• _Your instructions_: If a picture appears, leave it out, and reproduce exactly the lines from the start of the listing below through the one bearing "(436, 134) = (323, 178): red".

.....

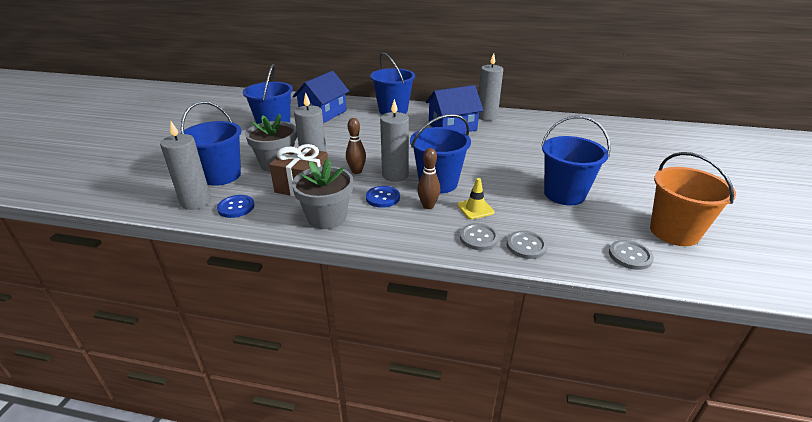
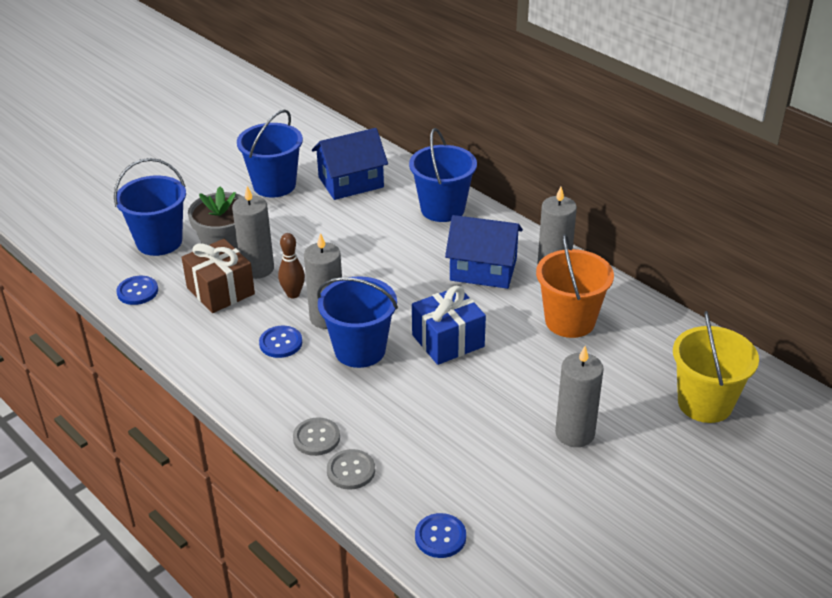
camera: 35 degrees right, 5 degrees up
(196, 202) = (110, 268): grey candle -> grey candle (575, 433)
(327, 217) = (204, 343): grey flower pot -> none
(428, 206) = (313, 375): brown bowling pin -> none
(475, 209) = (357, 402): yellow traffic cone -> none
(481, 161) = (448, 341): none -> blue gift
(564, 194) = (481, 432): blue bucket -> none
(630, 256) = (440, 537): grey button -> blue button
(636, 142) = (705, 403): none -> yellow bucket
(674, 232) = (535, 539): orange bucket -> orange bucket (570, 321)

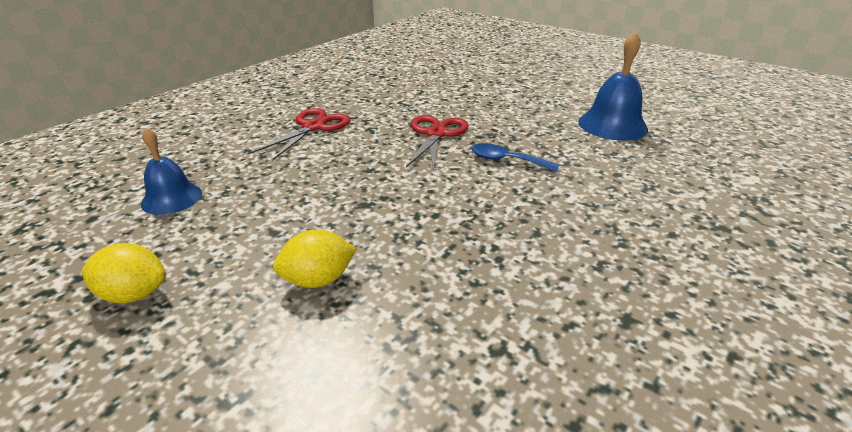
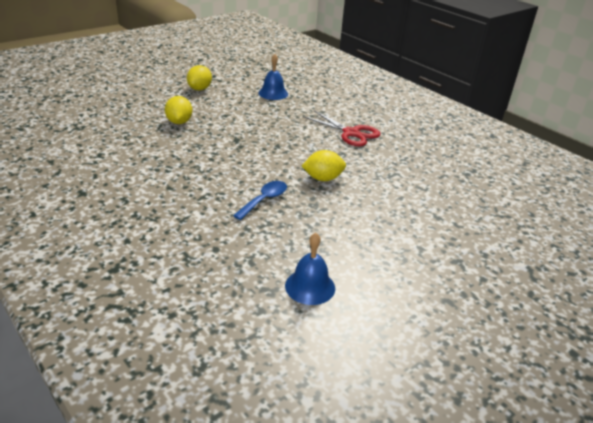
camera: 100 degrees right, 0 degrees up
(436, 134) = (323, 178): red scissors -> yellow lemon
(612, 125) = (310, 286): blue bell -> blue bell, size x0.66

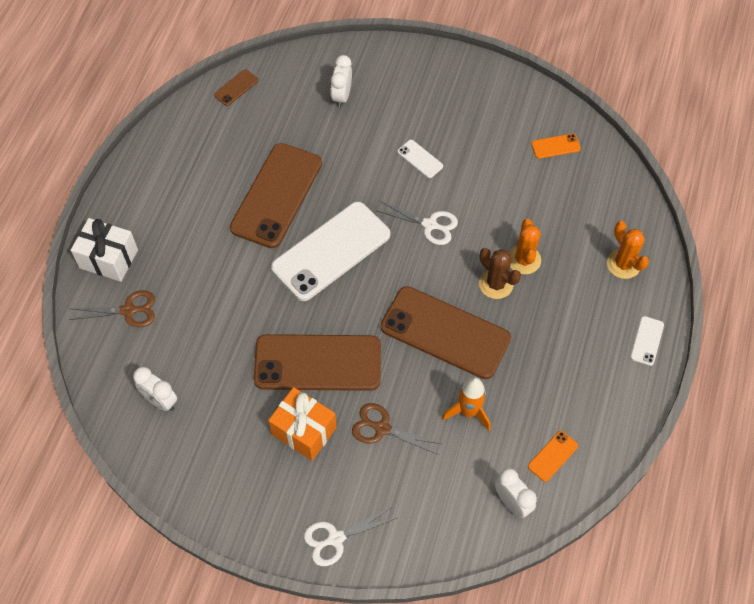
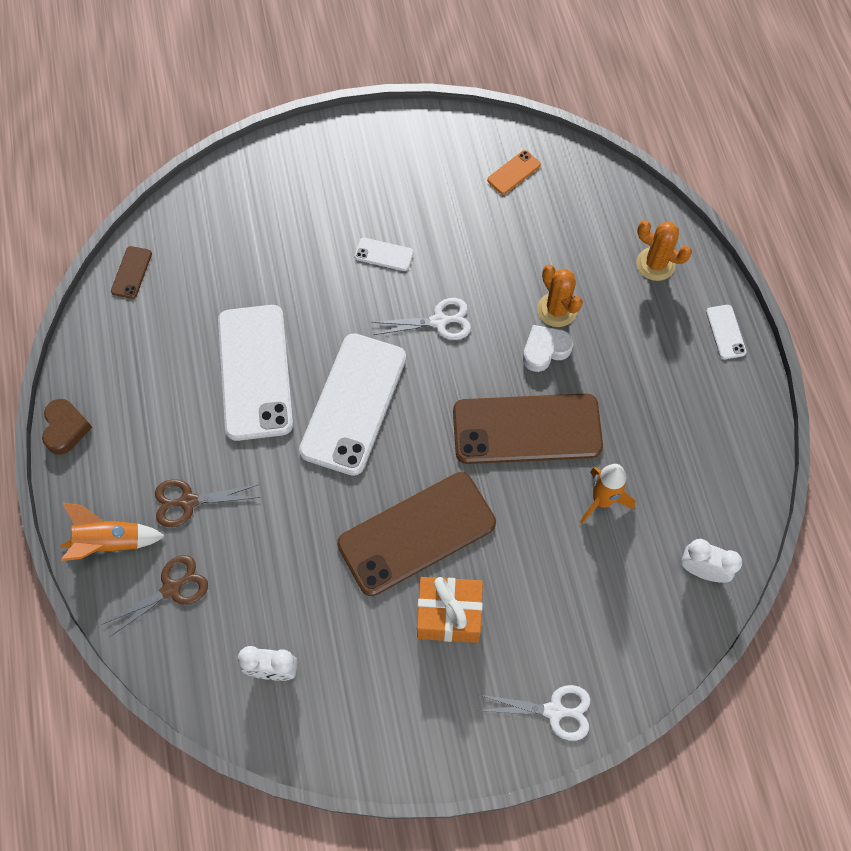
camera: 30 degrees left, 5 degrees up
(108, 259) = (110, 542): white gift -> orange rocket
(127, 170) = (66, 428): none -> brown heart
(276, 195) = (255, 372): brown phone -> white phone
(336, 538) = (554, 711): white scissors -> white scissors turned 120 degrees counterclockwise
(342, 96) = (256, 226): white clock -> none
(382, 428) = (527, 566): brown scissors -> brown scissors (188, 501)
(496, 284) = (545, 350): brown cactus -> white heart
(553, 456) = (710, 500): orange phone -> none

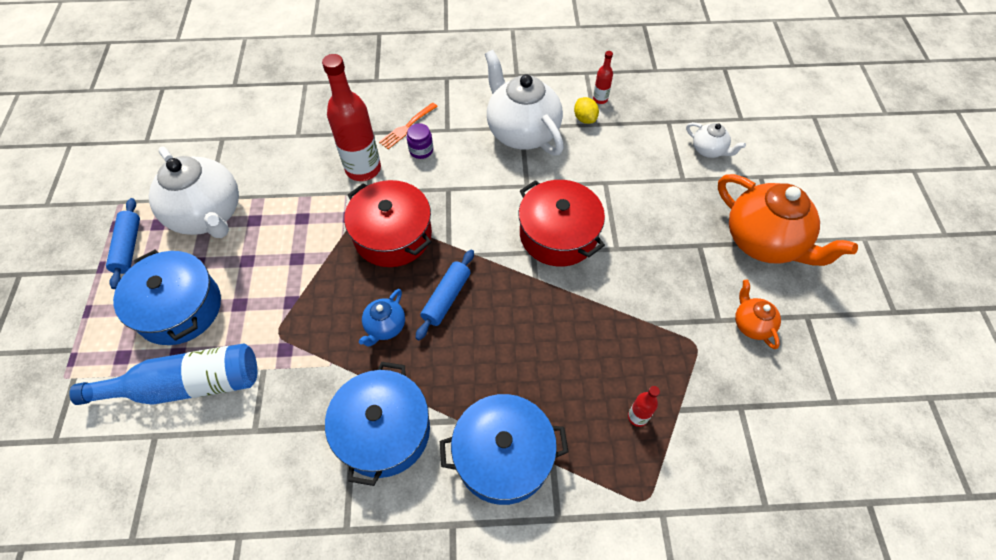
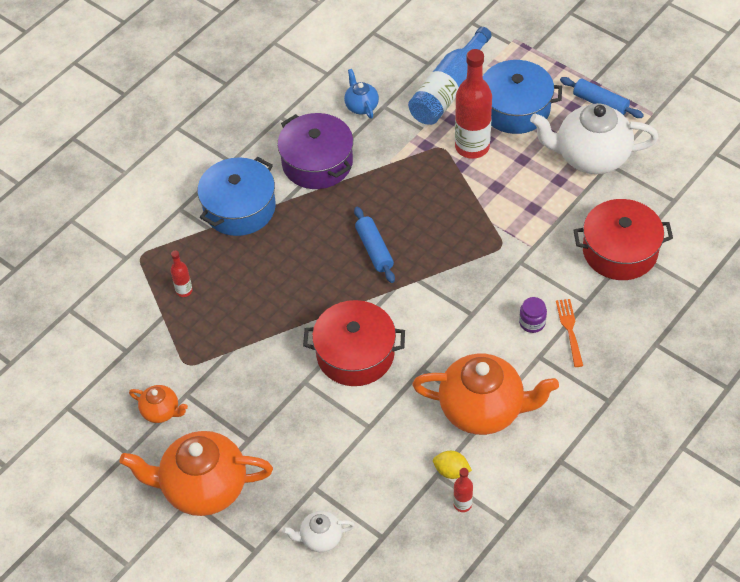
camera: 135 degrees right, 5 degrees down
(363, 169) = (548, 272): red bottle -> red bottle (472, 147)
(383, 431) = (317, 163): blue pot -> purple pot
(385, 327) = (388, 203): blue teapot -> blue teapot (361, 106)
(393, 235) = (461, 252): red pot -> red pot (620, 251)
(522, 132) = (483, 409): white teapot -> orange teapot

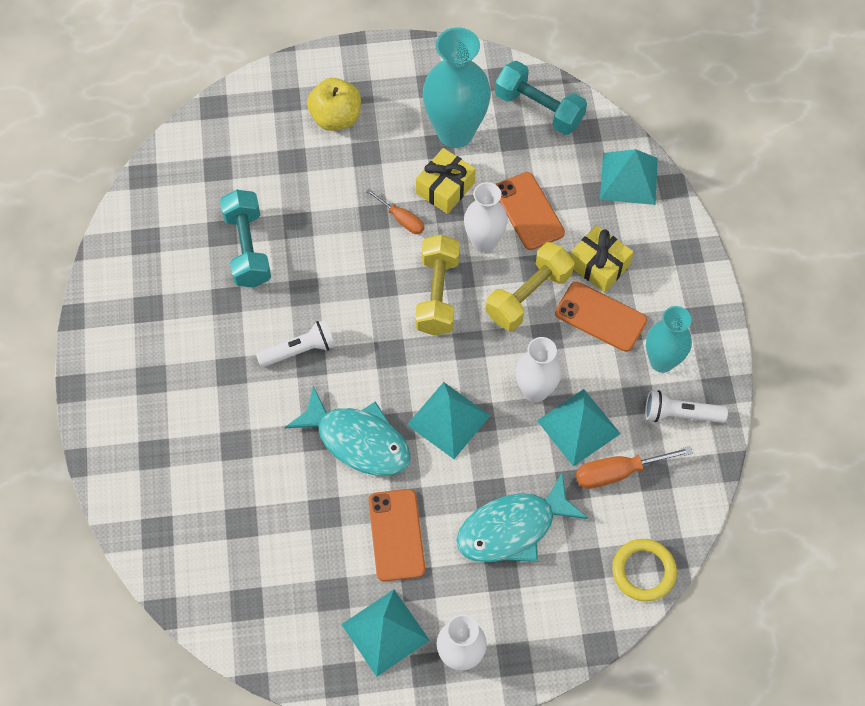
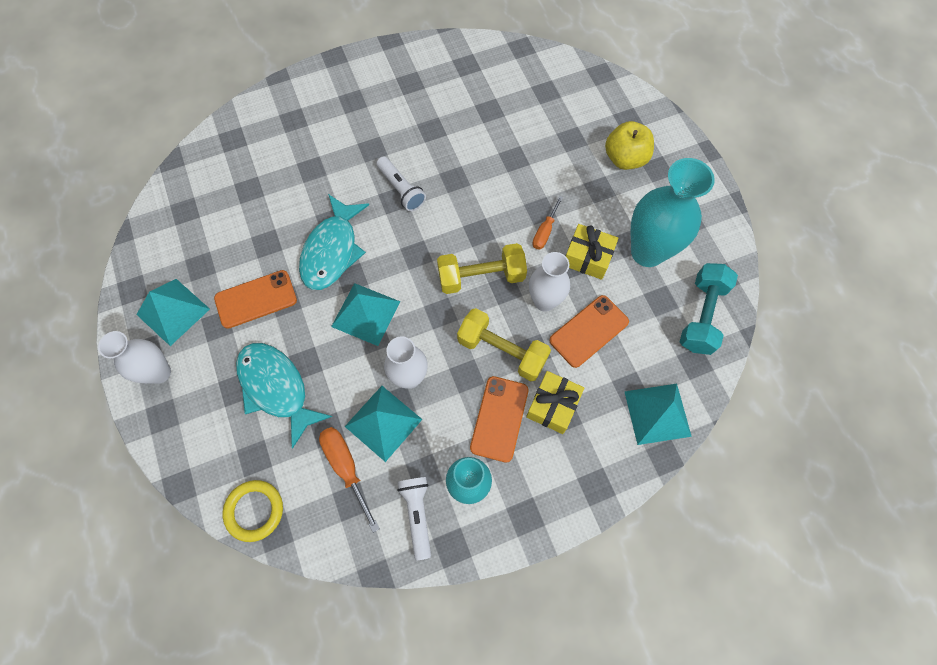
camera: 75 degrees right, 5 degrees up
(248, 248) = (481, 130): turquoise dumbbell -> none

.....

• _Exercise answer_:
camera: 35 degrees right, 5 degrees up
(196, 202) = (110, 268): grey candle -> grey candle (575, 433)
(327, 217) = (204, 343): grey flower pot -> none
(428, 206) = (313, 375): brown bowling pin -> none
(475, 209) = (357, 402): yellow traffic cone -> none
(481, 161) = (448, 341): none -> blue gift
(564, 194) = (481, 432): blue bucket -> none
(630, 256) = (440, 537): grey button -> blue button
(636, 142) = (705, 403): none -> yellow bucket
(674, 232) = (535, 539): orange bucket -> orange bucket (570, 321)

camera: 100 degrees right, 0 degrees up
(436, 134) = (323, 178): red scissors -> yellow lemon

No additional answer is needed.